DATASET CONTENT START

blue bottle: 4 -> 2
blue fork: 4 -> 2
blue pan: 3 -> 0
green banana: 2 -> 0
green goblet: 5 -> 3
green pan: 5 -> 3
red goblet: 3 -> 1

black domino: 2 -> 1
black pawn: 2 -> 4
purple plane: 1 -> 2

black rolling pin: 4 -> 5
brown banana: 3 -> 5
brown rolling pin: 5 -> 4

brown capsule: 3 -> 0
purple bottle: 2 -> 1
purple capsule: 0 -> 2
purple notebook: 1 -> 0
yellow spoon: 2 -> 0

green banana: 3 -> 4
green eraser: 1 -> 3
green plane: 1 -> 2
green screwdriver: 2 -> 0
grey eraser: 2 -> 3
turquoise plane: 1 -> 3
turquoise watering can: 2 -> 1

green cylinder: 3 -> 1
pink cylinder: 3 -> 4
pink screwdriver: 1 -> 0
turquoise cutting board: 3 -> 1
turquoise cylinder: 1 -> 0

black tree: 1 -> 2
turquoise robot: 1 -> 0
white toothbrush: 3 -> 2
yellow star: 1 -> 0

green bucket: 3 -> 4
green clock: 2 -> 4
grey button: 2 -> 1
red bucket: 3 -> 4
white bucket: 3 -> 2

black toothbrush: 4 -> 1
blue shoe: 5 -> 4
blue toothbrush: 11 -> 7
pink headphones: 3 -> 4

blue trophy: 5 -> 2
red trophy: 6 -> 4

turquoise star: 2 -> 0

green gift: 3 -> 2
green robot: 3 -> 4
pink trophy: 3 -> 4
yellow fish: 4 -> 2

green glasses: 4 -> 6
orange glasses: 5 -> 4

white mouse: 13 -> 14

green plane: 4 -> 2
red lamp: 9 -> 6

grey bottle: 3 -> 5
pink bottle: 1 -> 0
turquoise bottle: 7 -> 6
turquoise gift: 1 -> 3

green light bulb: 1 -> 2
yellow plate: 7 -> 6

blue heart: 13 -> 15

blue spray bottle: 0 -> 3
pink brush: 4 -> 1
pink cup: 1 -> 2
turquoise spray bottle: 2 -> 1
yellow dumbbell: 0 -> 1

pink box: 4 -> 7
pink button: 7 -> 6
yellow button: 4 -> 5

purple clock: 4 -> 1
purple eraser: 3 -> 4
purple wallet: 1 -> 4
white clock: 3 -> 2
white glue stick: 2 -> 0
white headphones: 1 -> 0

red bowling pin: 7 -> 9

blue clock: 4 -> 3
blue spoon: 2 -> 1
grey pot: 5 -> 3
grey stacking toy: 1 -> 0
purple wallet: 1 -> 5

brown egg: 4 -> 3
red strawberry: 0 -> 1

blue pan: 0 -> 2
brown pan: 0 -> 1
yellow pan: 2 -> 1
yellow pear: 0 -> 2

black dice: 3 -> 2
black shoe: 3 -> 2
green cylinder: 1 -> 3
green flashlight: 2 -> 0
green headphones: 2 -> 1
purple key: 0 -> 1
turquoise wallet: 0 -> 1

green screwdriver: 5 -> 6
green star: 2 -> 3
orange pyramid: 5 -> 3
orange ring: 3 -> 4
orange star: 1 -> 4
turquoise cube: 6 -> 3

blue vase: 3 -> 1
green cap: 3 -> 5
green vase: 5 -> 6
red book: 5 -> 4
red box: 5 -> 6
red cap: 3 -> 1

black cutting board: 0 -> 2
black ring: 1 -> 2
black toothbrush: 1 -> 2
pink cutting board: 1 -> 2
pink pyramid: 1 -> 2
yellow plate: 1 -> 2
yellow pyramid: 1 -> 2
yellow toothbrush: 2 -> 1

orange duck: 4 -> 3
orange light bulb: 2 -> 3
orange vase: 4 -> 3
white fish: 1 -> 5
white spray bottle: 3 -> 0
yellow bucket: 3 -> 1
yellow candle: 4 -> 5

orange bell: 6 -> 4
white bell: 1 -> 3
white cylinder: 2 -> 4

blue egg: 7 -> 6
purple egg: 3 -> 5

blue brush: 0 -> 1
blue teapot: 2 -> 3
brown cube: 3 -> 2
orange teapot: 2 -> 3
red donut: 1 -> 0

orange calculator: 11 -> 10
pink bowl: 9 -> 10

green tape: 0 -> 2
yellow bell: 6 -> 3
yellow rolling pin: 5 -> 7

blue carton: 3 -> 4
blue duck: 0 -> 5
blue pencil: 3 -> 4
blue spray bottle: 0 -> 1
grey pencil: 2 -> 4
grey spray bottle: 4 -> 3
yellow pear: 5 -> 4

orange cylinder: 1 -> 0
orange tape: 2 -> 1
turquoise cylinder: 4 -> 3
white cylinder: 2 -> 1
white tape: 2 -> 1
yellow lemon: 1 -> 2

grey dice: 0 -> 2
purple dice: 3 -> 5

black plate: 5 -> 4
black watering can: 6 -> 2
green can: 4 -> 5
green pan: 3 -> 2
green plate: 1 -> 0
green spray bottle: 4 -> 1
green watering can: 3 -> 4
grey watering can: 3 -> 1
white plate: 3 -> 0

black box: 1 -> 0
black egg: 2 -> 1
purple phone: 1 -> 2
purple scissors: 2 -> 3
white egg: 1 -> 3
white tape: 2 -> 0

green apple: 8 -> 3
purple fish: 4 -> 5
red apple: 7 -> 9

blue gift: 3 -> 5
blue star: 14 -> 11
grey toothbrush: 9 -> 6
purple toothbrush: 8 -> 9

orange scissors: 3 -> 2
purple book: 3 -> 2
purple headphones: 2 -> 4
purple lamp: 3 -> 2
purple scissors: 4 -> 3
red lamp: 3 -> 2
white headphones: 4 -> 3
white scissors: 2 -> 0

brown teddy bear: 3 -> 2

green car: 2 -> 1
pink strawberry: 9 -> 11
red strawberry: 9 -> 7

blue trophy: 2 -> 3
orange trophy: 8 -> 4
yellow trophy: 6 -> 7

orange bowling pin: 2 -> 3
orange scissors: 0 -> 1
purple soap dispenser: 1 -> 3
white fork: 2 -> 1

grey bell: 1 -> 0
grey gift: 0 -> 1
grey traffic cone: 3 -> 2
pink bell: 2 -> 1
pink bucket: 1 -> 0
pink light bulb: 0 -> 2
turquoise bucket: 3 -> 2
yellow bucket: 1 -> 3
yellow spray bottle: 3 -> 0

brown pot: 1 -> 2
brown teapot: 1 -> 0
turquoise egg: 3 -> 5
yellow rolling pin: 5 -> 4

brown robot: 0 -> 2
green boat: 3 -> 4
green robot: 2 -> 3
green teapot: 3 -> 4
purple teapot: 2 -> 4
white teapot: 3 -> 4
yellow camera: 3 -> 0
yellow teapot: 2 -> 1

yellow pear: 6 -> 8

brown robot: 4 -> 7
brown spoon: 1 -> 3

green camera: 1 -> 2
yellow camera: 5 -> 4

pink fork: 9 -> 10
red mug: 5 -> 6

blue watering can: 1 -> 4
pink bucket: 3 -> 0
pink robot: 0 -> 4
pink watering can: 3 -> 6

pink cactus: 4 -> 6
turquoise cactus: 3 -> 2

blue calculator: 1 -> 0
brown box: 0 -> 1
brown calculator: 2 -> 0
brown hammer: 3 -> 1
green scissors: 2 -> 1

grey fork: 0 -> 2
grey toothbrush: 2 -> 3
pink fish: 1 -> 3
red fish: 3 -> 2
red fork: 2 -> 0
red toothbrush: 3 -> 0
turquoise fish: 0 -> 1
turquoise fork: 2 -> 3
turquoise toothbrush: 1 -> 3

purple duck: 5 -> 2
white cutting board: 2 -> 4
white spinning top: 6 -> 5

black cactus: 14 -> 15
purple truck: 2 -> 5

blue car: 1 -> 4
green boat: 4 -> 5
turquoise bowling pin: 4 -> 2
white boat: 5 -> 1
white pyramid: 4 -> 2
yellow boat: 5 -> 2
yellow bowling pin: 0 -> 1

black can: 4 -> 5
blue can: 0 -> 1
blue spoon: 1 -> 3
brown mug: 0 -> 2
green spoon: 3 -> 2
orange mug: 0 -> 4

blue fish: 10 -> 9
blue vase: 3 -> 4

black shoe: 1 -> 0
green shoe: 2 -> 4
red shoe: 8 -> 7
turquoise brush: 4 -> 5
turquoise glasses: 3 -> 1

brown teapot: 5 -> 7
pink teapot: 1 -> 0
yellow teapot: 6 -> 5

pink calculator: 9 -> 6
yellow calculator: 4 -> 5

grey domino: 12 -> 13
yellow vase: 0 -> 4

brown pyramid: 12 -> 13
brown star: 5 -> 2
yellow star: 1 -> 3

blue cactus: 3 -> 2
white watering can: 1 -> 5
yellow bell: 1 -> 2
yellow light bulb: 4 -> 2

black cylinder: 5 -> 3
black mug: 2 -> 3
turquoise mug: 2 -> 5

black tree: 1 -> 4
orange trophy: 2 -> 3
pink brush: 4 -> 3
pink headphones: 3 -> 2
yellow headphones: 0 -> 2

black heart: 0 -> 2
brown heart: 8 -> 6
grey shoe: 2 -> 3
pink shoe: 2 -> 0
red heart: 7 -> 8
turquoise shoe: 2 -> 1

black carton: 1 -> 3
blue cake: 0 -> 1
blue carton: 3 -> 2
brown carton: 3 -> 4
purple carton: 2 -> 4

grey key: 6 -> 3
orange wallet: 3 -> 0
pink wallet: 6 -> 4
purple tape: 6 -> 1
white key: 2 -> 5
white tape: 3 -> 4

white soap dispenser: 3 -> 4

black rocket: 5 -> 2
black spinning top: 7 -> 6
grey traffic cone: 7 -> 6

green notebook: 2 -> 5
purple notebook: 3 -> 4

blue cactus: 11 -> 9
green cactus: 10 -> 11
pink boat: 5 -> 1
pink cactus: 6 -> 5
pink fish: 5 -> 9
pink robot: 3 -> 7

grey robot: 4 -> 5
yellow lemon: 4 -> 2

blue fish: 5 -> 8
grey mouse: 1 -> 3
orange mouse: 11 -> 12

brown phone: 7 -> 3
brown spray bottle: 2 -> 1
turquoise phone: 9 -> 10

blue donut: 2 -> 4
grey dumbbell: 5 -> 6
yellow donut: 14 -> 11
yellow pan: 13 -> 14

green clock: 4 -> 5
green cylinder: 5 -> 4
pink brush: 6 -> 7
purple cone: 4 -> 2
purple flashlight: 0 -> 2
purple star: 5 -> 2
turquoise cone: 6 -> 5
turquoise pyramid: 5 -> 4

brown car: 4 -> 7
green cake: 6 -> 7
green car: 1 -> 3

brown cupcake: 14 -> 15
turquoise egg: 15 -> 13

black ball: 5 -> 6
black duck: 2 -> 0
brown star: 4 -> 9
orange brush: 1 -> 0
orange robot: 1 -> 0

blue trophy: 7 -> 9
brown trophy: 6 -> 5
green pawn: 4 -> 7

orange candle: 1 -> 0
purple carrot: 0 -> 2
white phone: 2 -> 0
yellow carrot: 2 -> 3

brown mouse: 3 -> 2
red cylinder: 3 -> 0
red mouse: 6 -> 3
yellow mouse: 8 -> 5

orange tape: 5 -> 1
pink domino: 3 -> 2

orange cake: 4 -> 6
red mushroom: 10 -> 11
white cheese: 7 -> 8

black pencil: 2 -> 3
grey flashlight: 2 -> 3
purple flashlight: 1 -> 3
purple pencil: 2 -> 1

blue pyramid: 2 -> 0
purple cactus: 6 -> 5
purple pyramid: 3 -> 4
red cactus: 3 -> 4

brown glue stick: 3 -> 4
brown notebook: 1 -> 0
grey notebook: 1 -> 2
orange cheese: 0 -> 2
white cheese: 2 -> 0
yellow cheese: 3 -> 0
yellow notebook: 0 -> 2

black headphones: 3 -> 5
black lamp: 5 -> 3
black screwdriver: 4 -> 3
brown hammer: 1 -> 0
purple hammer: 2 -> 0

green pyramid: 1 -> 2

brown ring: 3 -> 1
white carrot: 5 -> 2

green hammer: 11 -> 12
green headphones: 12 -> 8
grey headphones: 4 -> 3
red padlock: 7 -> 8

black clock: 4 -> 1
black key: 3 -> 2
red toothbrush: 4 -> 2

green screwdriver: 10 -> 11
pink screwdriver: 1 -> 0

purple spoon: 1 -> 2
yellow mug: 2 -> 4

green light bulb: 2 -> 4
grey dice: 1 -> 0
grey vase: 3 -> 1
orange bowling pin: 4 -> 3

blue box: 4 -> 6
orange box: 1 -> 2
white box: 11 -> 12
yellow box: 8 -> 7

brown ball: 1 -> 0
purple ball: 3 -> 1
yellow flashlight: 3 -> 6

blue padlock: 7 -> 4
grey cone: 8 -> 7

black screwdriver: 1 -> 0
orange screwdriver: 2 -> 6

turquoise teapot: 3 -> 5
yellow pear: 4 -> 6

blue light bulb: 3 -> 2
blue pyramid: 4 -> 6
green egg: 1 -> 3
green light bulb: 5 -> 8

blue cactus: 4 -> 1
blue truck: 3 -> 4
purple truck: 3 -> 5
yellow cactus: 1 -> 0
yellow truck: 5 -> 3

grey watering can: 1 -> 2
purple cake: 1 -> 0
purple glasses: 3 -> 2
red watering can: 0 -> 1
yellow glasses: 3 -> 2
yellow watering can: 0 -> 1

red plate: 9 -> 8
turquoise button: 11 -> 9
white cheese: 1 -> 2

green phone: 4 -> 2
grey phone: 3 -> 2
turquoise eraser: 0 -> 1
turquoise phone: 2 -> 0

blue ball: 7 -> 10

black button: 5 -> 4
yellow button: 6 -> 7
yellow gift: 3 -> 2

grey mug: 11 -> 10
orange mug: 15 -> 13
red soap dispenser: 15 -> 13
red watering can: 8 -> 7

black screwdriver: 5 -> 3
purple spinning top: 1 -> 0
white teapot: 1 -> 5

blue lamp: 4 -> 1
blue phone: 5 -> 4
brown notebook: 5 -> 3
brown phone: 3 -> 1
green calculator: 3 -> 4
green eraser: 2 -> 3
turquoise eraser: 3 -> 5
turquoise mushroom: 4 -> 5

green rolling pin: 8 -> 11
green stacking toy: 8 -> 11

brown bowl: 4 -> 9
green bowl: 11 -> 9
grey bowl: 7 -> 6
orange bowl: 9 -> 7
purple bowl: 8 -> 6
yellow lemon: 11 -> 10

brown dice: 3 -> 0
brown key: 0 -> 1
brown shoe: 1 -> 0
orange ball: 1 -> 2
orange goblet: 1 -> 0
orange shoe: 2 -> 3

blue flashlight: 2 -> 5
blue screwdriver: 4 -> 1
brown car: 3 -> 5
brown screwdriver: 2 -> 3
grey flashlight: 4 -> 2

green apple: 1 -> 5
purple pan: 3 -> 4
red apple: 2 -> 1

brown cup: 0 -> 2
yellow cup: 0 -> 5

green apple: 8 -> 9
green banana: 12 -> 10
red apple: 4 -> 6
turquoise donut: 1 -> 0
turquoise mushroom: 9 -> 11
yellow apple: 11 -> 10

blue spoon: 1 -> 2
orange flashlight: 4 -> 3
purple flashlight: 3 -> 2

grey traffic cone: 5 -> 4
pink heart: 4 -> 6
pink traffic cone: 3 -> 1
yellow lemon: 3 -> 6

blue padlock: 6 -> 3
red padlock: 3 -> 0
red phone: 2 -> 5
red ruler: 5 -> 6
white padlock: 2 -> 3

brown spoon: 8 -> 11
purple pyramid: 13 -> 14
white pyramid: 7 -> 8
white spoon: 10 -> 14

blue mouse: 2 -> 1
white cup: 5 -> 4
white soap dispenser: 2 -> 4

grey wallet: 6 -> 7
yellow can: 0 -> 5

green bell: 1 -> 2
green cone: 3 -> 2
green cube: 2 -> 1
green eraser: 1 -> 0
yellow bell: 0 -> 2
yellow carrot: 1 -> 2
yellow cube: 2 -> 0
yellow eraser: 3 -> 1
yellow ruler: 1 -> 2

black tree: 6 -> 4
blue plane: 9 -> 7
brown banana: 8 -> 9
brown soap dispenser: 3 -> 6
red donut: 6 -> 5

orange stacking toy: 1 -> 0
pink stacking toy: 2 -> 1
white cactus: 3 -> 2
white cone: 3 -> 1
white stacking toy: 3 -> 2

DATASET CONTENT END

** ACTION ITEM **
There is a run of lines above from the one with "green watering can: 3 -> 4" to the one with "grey traffic cone: 3 -> 2"; print exactly that run, both ends included, and nothing else.

** WORKED SOLUTION **
green watering can: 3 -> 4
grey watering can: 3 -> 1
white plate: 3 -> 0

black box: 1 -> 0
black egg: 2 -> 1
purple phone: 1 -> 2
purple scissors: 2 -> 3
white egg: 1 -> 3
white tape: 2 -> 0

green apple: 8 -> 3
purple fish: 4 -> 5
red apple: 7 -> 9

blue gift: 3 -> 5
blue star: 14 -> 11
grey toothbrush: 9 -> 6
purple toothbrush: 8 -> 9

orange scissors: 3 -> 2
purple book: 3 -> 2
purple headphones: 2 -> 4
purple lamp: 3 -> 2
purple scissors: 4 -> 3
red lamp: 3 -> 2
white headphones: 4 -> 3
white scissors: 2 -> 0

brown teddy bear: 3 -> 2

green car: 2 -> 1
pink strawberry: 9 -> 11
red strawberry: 9 -> 7

blue trophy: 2 -> 3
orange trophy: 8 -> 4
yellow trophy: 6 -> 7

orange bowling pin: 2 -> 3
orange scissors: 0 -> 1
purple soap dispenser: 1 -> 3
white fork: 2 -> 1

grey bell: 1 -> 0
grey gift: 0 -> 1
grey traffic cone: 3 -> 2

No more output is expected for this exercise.